Provided records
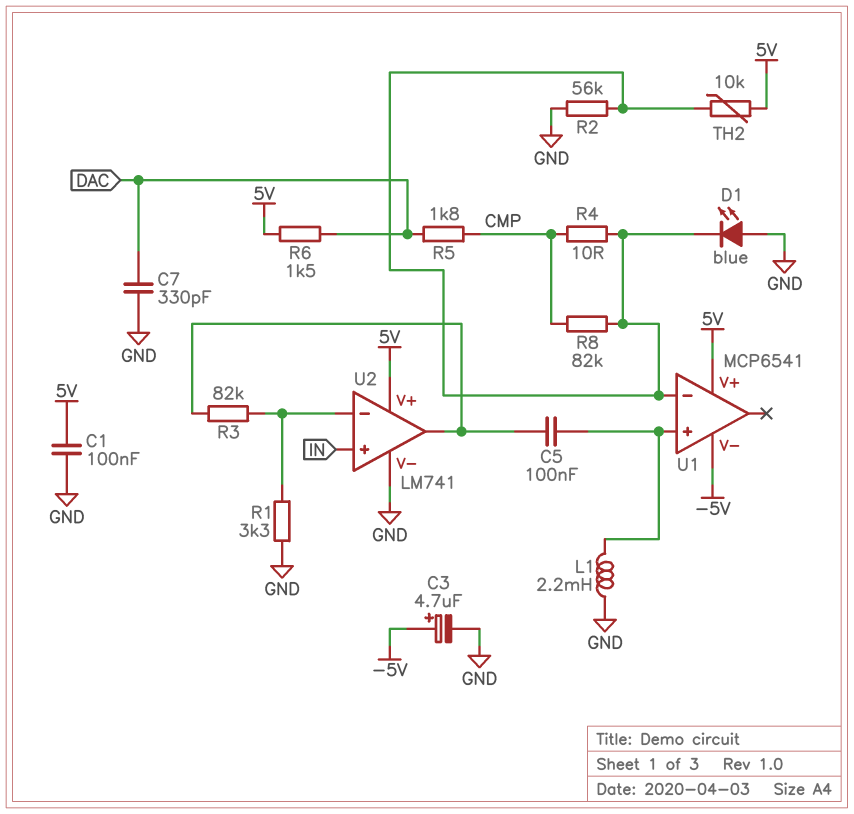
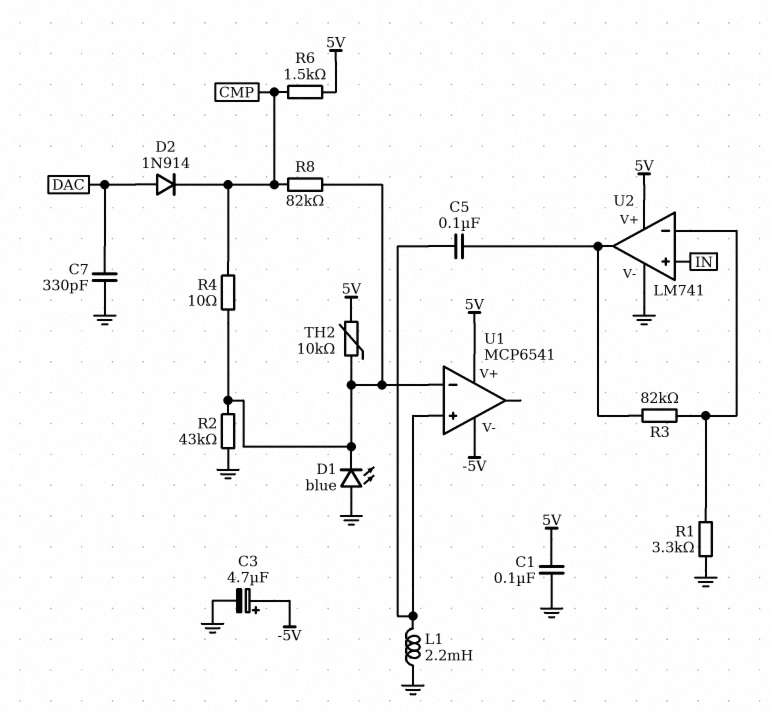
D2: none -> diode 1N914 (A DAC, K CMP)
R2: 56k (GND, U1/in-) -> 43k (GND, U1/in-)
R5: 1.8k (CMP, DAC) -> none
R6: 1.5k (5V, DAC) -> 1.5k (5V, CMP)

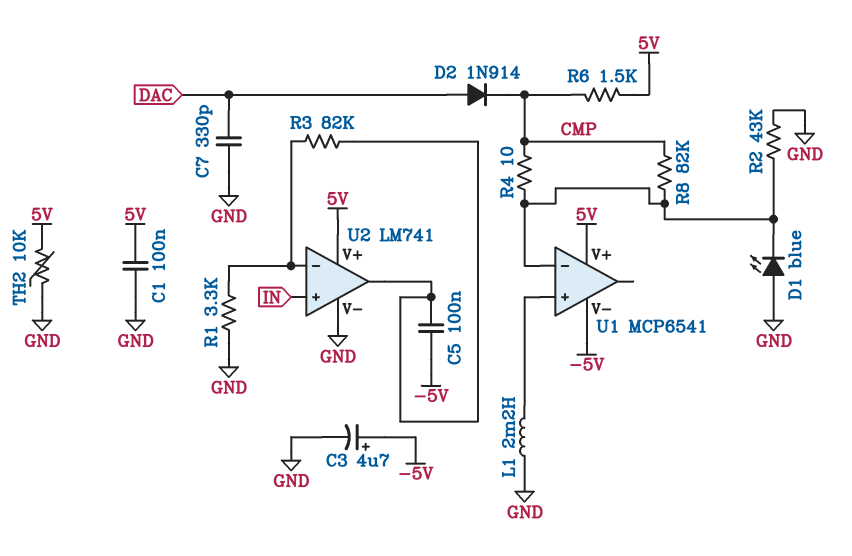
C5: 100nF (U1/in+, U2/out) -> 100nF (-5V, U2/out)
TH2: 10k (5V, U1/in-) -> 10k (5V, GND)

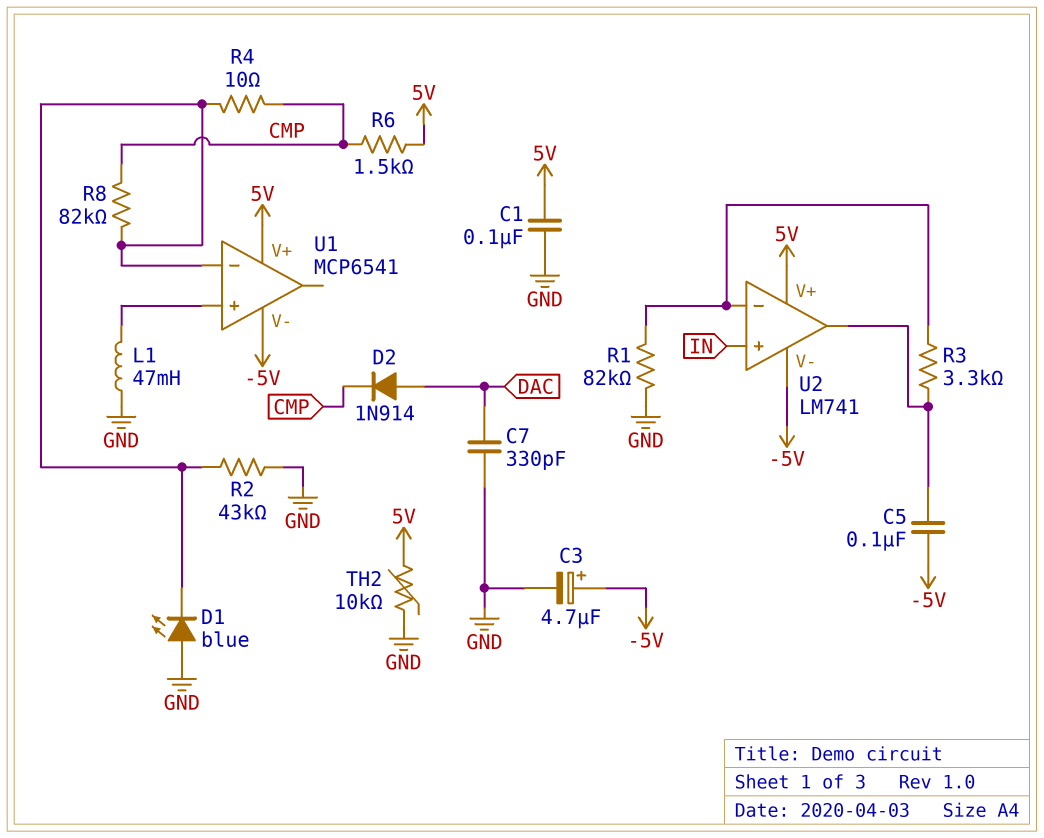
L1: 2.2mH (GND, U1/in+) -> 47mH (GND, U1/in+)
R1: 3.3k (GND, U2/in-) -> 82k (GND, U2/in-)
R3: 82k (U2/in-, U2/out) -> 3.3k (U2/in-, U2/out)
U2 pin V-: GND -> -5V

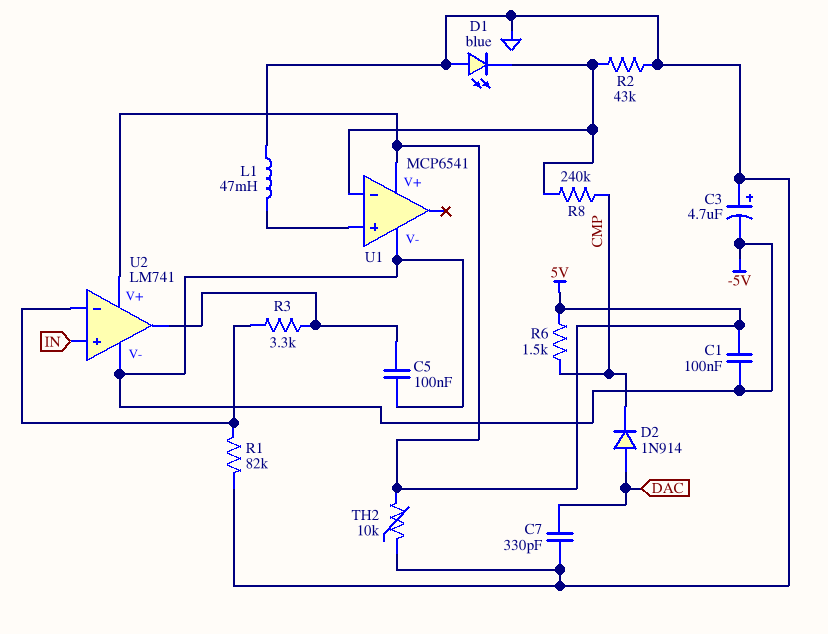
C1: 100nF (5V, GND) -> 100nF (-5V, 5V)
C3: 4.7uF (plus -5V, minus GND) -> 4.7uF (plus GND, minus -5V)
R4: 10 (CMP, U1/in-) -> none
R8: 82k (CMP, U1/in-) -> 240k (CMP, U1/in-)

Instructions for the task
Your copy must match the records above word for word and contain no pictures.

Result for this exercise
D2: none -> diode 1N914 (A DAC, K CMP)
R2: 56k (GND, U1/in-) -> 43k (GND, U1/in-)
R5: 1.8k (CMP, DAC) -> none
R6: 1.5k (5V, DAC) -> 1.5k (5V, CMP)

C5: 100nF (U1/in+, U2/out) -> 100nF (-5V, U2/out)
TH2: 10k (5V, U1/in-) -> 10k (5V, GND)

L1: 2.2mH (GND, U1/in+) -> 47mH (GND, U1/in+)
R1: 3.3k (GND, U2/in-) -> 82k (GND, U2/in-)
R3: 82k (U2/in-, U2/out) -> 3.3k (U2/in-, U2/out)
U2 pin V-: GND -> -5V

C1: 100nF (5V, GND) -> 100nF (-5V, 5V)
C3: 4.7uF (plus -5V, minus GND) -> 4.7uF (plus GND, minus -5V)
R4: 10 (CMP, U1/in-) -> none
R8: 82k (CMP, U1/in-) -> 240k (CMP, U1/in-)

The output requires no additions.